■ Problem details
Go over the entries and report the lines where the word "white" occurs.

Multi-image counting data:
■ ■ ■ ■ ■ ■ ■

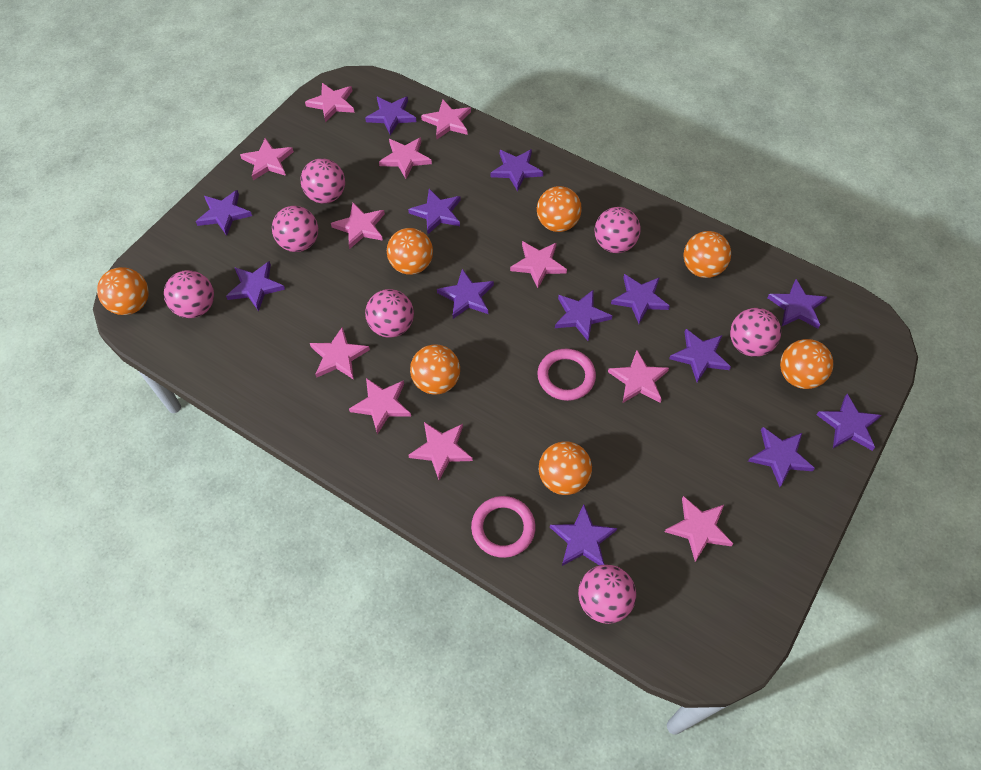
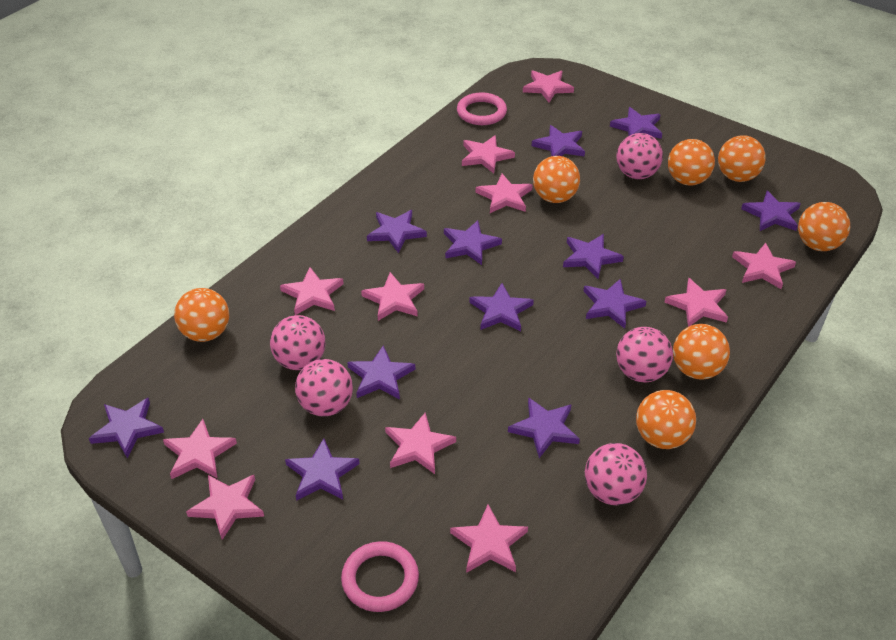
pink ball: 7 -> 5
purple star: 13 -> 12

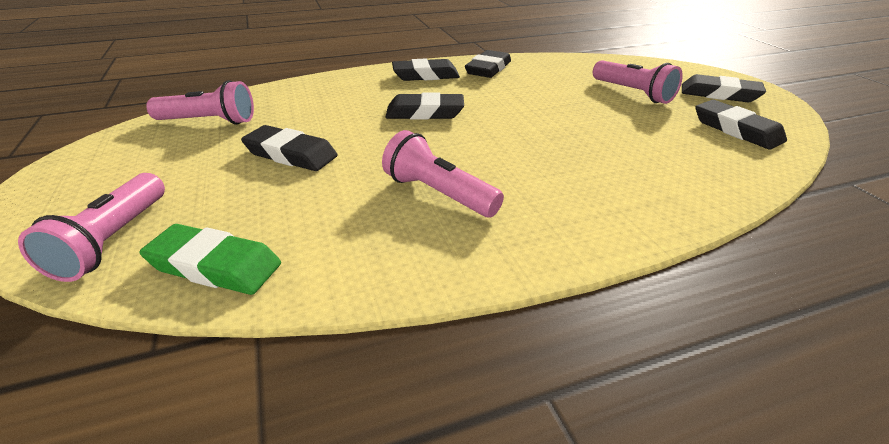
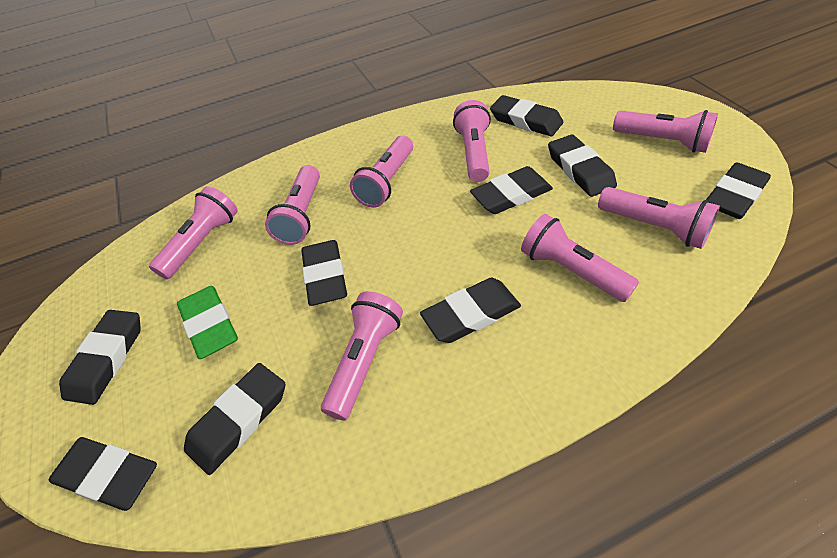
black eraser: 6 -> 9
pink flashlight: 4 -> 8

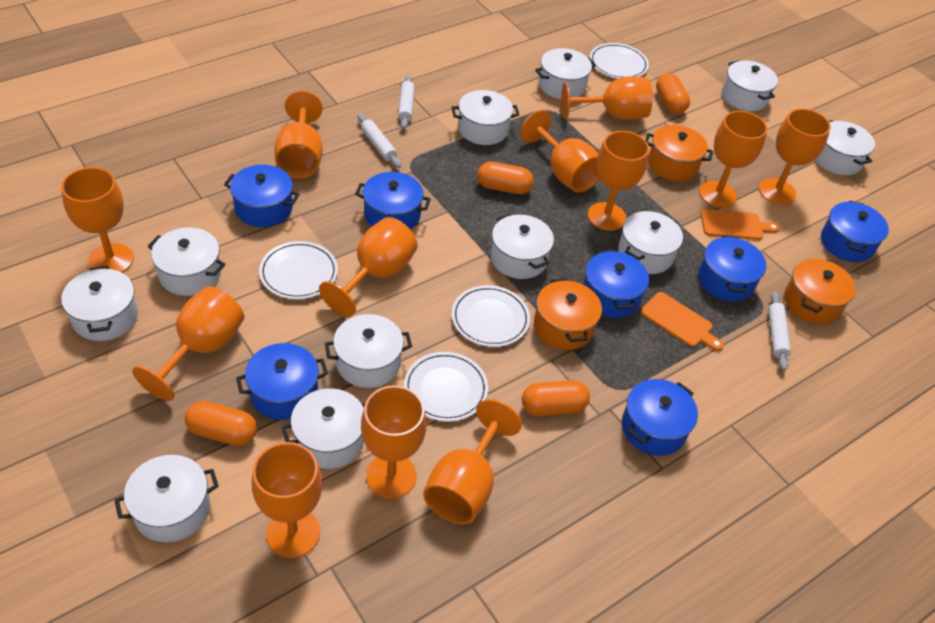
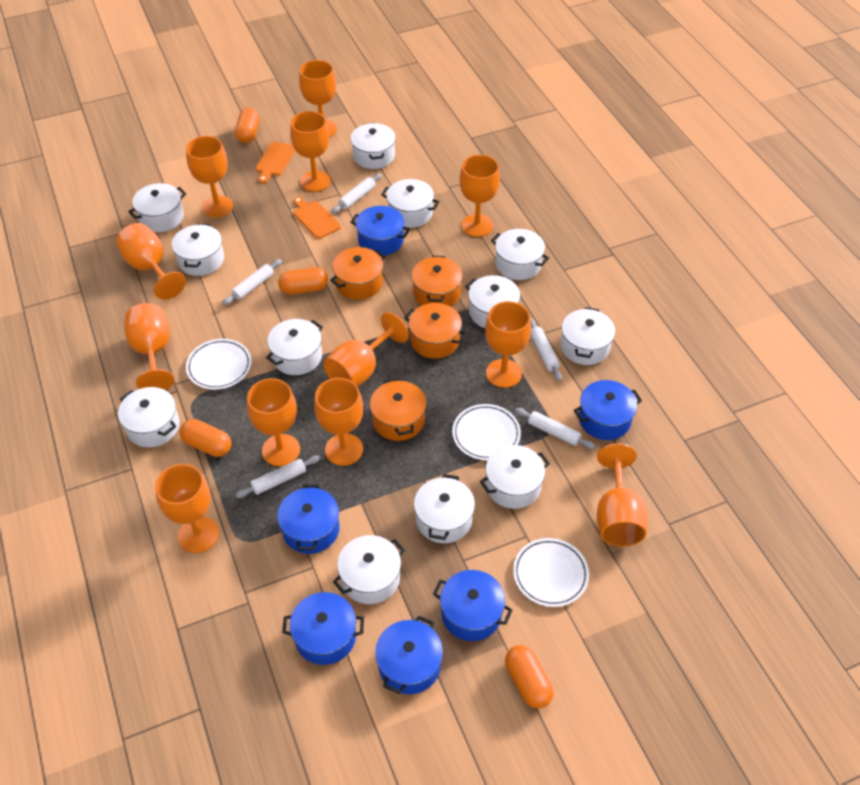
blue pot: 7 -> 6
orange pot: 3 -> 4
white plate: 4 -> 3
white pot: 11 -> 12
white rolling pin: 3 -> 5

■ ■ ■ ■ ■ ■ ■

■ Problem solution
white plate: 4 -> 3
white pot: 11 -> 12
white rolling pin: 3 -> 5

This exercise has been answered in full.